Task material:
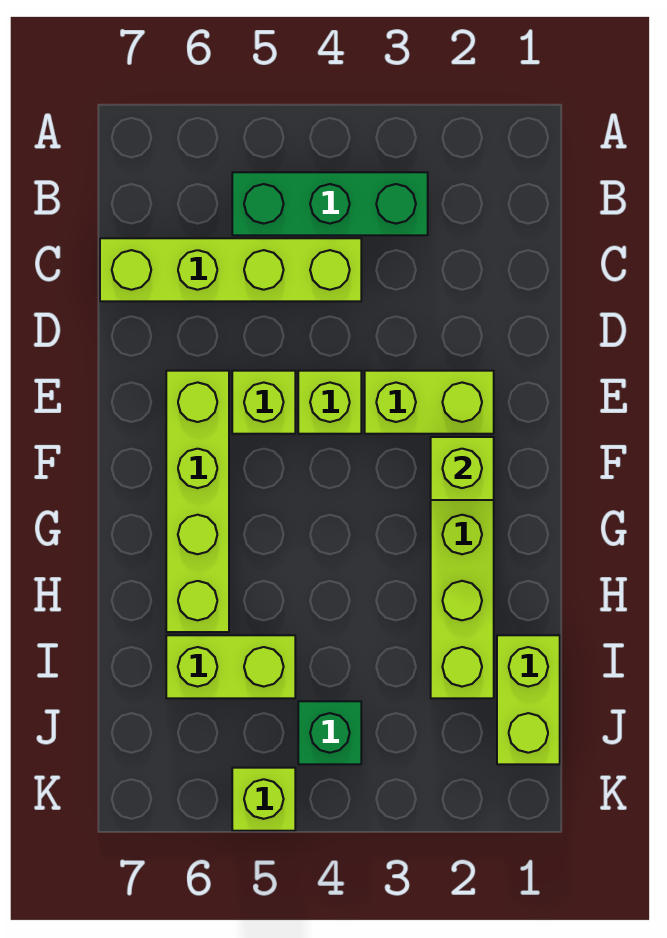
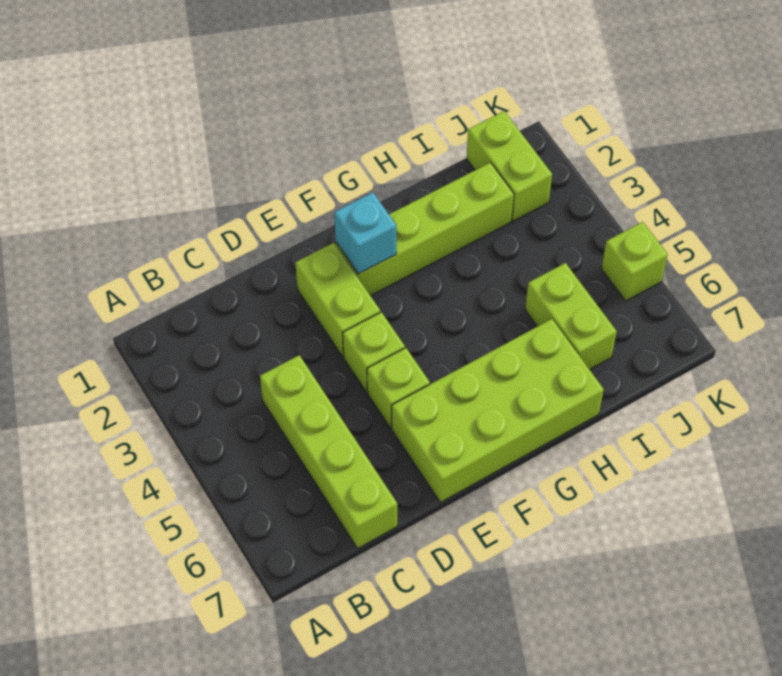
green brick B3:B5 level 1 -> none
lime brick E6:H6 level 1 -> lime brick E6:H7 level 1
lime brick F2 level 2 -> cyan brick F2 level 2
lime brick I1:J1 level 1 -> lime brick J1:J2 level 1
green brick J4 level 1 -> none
--
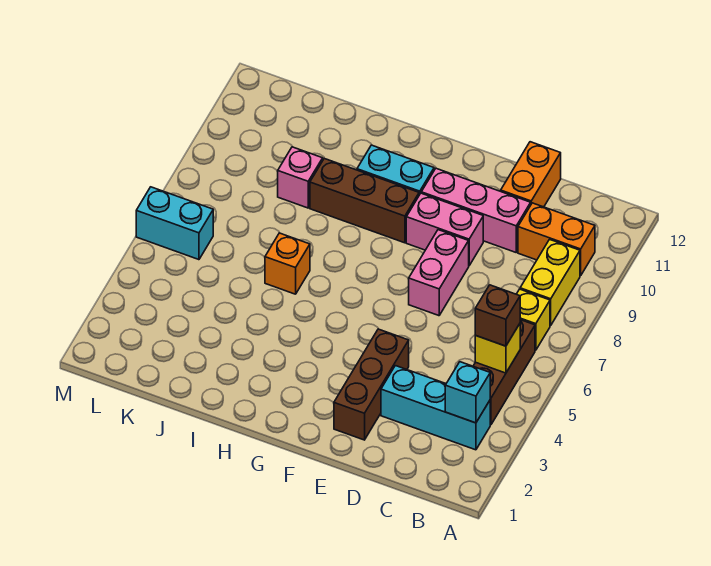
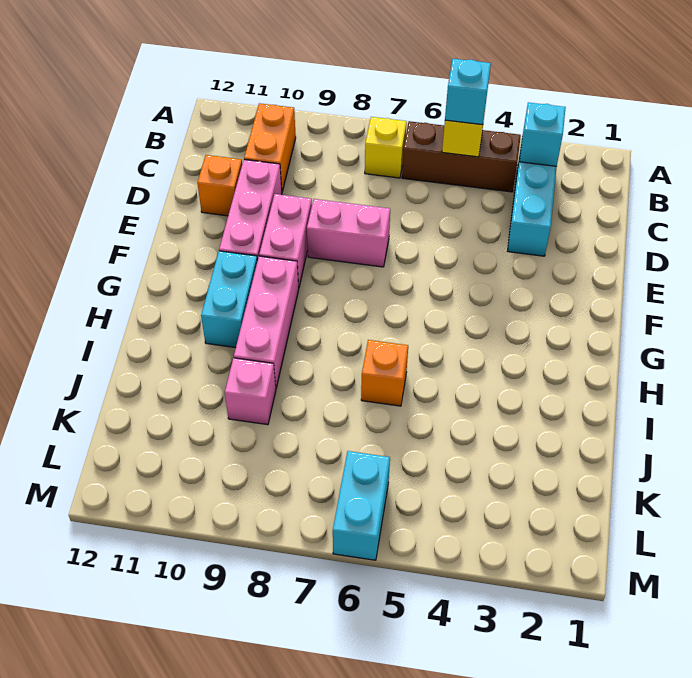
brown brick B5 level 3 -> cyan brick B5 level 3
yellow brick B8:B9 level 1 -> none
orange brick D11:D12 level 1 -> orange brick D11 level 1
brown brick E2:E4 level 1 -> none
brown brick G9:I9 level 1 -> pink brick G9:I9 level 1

Required work:
Say, as a single number and nothing more, how many lines of the entries contain the word "lime".

Task solution:
3